When the string "bulb" occurs in a line of the records, show that line.

---- DATA EXTRACTS

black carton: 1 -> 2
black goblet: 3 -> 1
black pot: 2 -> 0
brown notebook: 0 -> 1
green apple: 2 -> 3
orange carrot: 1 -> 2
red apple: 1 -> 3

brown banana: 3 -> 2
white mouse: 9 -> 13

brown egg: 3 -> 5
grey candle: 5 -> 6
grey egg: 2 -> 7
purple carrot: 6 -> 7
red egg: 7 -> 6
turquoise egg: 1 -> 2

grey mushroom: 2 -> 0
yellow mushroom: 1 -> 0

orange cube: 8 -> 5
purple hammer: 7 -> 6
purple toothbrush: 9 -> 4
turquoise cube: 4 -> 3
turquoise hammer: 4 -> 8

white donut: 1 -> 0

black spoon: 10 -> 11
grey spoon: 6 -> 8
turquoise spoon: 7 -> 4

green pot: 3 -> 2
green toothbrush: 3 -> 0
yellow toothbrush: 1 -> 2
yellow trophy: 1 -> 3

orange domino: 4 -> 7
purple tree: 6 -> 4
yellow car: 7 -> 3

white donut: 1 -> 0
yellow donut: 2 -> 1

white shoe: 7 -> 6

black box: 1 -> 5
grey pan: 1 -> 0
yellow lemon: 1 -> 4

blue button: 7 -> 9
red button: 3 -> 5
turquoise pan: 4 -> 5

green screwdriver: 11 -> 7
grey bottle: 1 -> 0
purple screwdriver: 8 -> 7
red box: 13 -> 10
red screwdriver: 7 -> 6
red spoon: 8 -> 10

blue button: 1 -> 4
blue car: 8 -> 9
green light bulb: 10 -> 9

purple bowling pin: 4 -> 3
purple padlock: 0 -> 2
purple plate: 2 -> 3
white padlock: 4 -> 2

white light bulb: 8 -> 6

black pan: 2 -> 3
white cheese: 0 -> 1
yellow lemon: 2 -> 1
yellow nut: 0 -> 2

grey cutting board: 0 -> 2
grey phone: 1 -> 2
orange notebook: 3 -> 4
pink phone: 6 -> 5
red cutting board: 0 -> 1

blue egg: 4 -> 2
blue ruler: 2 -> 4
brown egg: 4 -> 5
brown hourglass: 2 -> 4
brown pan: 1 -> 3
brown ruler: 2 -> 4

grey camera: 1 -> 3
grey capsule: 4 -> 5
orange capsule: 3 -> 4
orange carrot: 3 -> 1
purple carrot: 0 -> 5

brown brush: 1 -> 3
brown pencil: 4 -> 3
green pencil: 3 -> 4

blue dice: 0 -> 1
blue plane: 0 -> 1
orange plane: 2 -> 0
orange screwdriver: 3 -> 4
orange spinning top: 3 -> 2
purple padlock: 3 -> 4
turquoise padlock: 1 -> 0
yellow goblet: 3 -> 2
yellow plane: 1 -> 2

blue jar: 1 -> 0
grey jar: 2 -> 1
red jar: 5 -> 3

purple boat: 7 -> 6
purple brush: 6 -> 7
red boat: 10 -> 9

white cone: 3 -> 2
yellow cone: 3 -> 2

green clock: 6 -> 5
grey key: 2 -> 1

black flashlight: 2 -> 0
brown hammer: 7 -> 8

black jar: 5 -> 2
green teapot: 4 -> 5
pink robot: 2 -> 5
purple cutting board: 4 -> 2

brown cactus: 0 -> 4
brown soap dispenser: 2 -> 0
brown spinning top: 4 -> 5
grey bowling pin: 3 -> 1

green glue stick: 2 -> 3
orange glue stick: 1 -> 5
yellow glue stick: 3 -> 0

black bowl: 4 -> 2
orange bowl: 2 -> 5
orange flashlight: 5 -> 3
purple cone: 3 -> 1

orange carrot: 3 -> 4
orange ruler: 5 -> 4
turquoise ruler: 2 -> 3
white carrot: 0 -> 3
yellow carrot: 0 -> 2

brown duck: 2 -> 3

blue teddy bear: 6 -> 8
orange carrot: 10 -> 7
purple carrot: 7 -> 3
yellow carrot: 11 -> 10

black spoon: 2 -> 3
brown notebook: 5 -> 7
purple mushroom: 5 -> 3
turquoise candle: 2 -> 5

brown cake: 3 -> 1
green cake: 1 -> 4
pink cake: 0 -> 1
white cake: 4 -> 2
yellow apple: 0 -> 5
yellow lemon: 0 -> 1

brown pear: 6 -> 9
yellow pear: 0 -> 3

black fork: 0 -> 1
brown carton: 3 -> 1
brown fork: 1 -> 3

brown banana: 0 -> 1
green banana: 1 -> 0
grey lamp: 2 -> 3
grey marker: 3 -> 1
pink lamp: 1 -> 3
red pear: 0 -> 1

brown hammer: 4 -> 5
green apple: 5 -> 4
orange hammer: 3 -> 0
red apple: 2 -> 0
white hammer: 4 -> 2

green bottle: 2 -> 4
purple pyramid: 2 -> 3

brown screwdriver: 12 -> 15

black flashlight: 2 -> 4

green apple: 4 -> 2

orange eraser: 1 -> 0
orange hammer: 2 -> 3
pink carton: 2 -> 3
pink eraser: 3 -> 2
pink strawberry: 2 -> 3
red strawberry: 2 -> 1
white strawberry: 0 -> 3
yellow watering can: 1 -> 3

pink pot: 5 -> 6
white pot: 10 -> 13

--------

- [SOLUTION]
green light bulb: 10 -> 9
white light bulb: 8 -> 6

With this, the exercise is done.